Find the word "candle" in the data below and copy each line that holds it.

■ Records for this task ■
*** Block opens ***

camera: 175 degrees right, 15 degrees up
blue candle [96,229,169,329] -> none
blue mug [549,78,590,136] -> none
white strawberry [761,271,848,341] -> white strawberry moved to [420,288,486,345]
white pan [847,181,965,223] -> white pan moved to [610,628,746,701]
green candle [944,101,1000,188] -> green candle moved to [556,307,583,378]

*** Block closes ***
*** Block opens ***

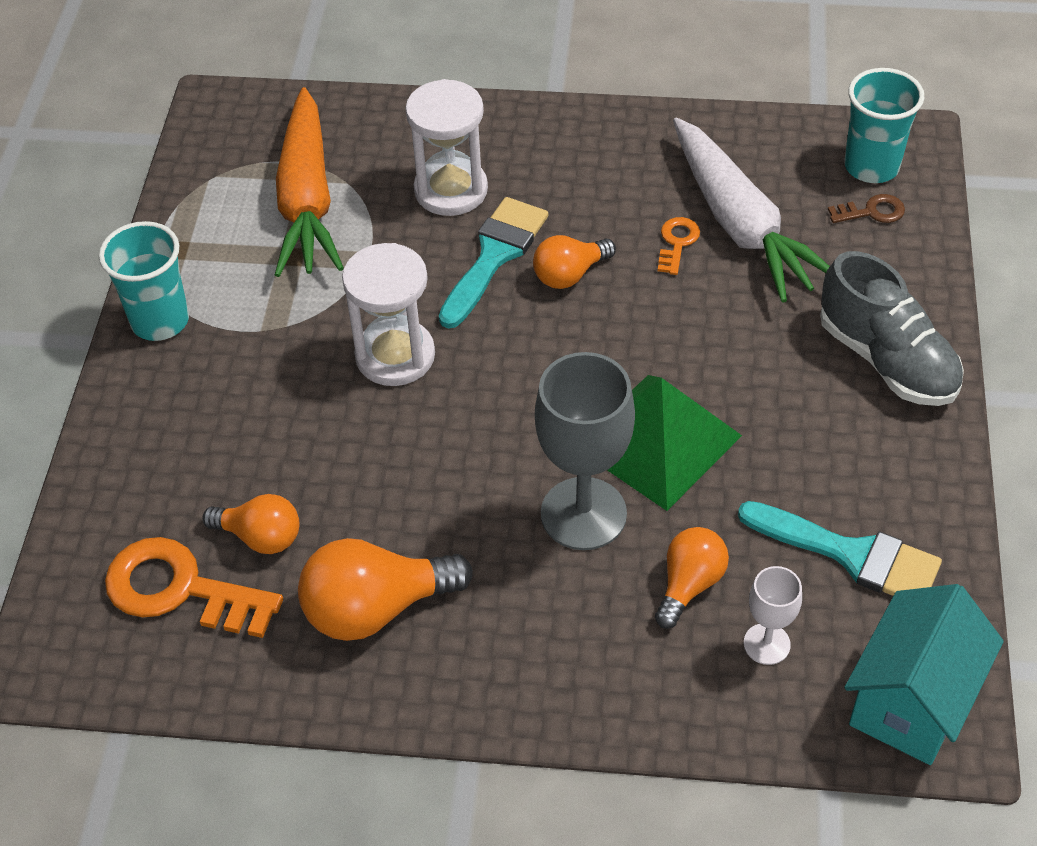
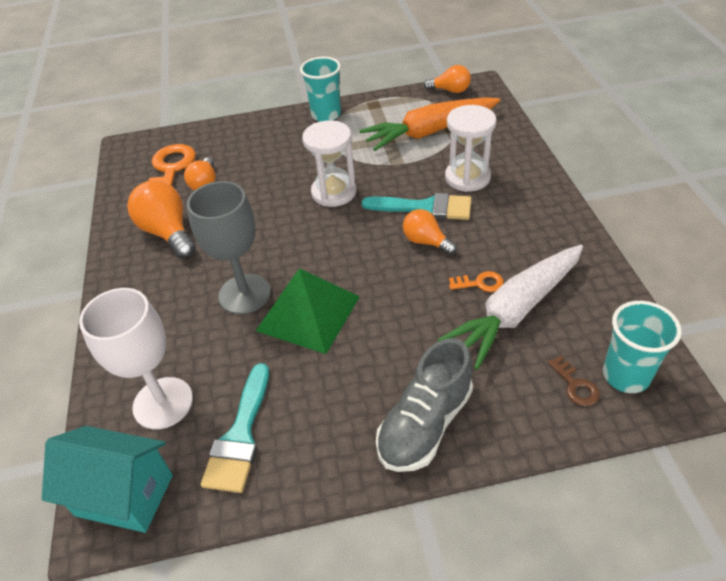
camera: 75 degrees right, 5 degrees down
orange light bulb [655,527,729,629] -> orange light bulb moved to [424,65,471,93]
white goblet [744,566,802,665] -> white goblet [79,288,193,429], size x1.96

*** Block closes ***

■ Reply ■
blue candle [96,229,169,329] -> none
green candle [944,101,1000,188] -> green candle moved to [556,307,583,378]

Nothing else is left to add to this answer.